*SUPPLIED DATA:*
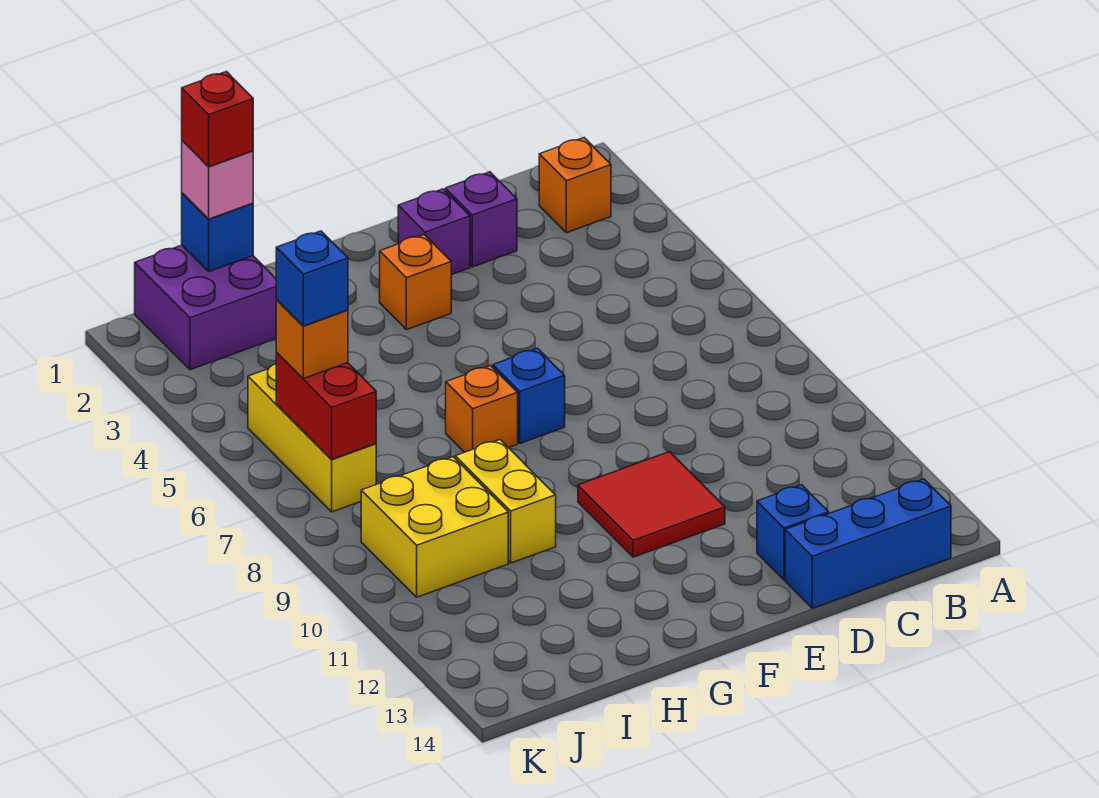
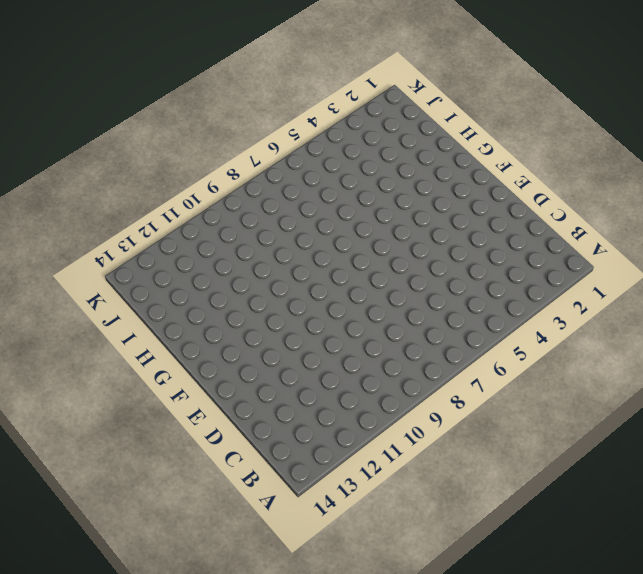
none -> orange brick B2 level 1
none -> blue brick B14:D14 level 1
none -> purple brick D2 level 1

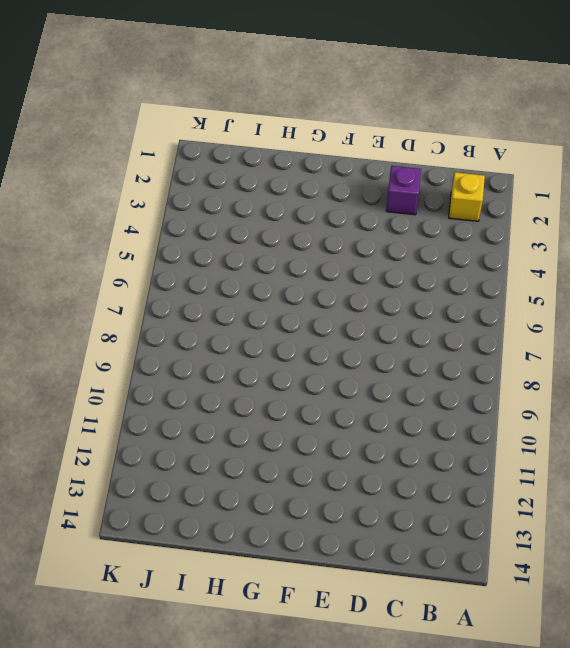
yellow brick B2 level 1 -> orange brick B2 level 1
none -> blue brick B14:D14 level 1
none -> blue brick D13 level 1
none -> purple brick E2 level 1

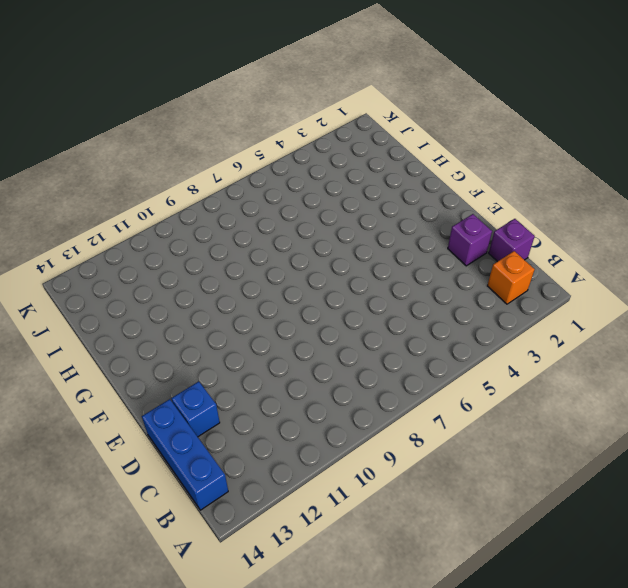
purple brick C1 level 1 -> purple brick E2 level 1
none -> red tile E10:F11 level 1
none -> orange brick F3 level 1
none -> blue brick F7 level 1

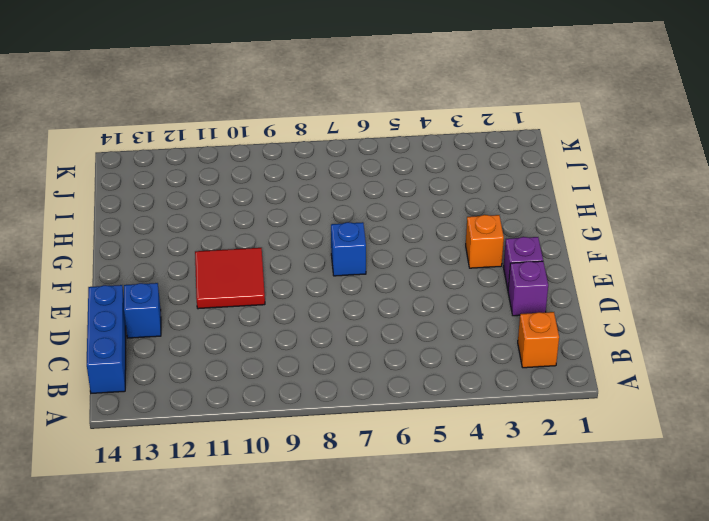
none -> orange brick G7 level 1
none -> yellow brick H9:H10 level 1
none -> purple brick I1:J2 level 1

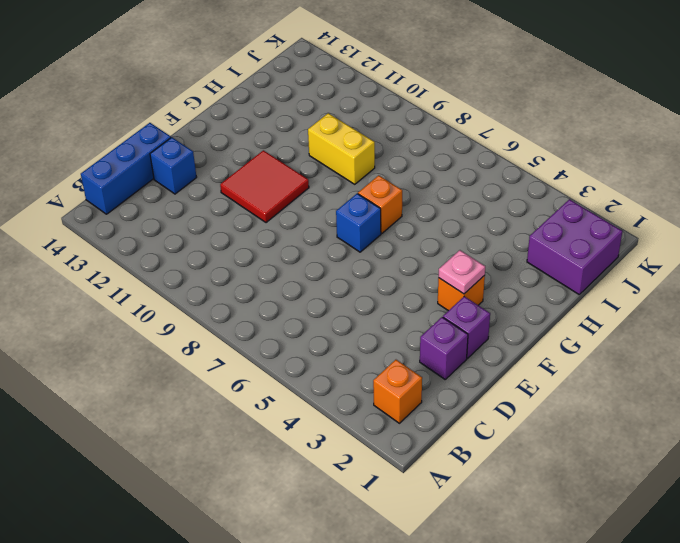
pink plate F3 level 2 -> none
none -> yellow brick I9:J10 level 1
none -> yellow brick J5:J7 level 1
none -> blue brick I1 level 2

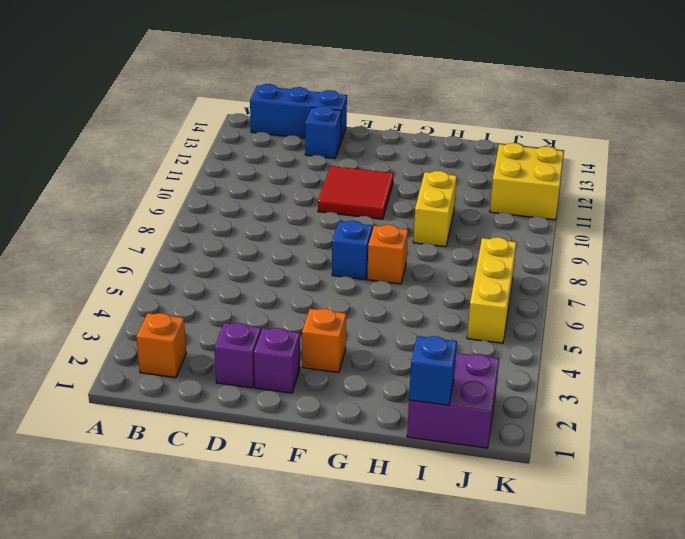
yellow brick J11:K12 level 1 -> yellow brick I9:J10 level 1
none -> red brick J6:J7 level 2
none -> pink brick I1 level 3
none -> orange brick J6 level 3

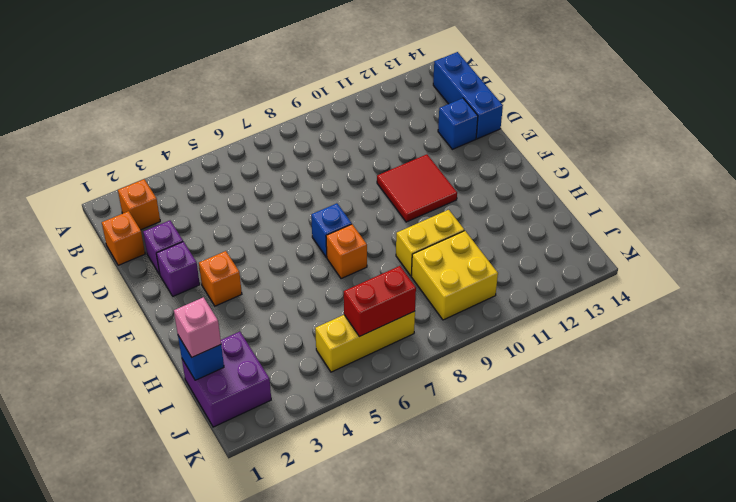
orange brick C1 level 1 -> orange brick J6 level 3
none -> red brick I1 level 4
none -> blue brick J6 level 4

*TASK REQUIREMENTS:* From the records above, output only the lines starting at the one containing "yellow brick B2" and ending at the one containing "none -> blue brick I1 level 2", word for word. Pictures stay out.

*ANSWER BELOW:*
yellow brick B2 level 1 -> orange brick B2 level 1
none -> blue brick B14:D14 level 1
none -> blue brick D13 level 1
none -> purple brick E2 level 1

purple brick C1 level 1 -> purple brick E2 level 1
none -> red tile E10:F11 level 1
none -> orange brick F3 level 1
none -> blue brick F7 level 1

none -> orange brick G7 level 1
none -> yellow brick H9:H10 level 1
none -> purple brick I1:J2 level 1

pink plate F3 level 2 -> none
none -> yellow brick I9:J10 level 1
none -> yellow brick J5:J7 level 1
none -> blue brick I1 level 2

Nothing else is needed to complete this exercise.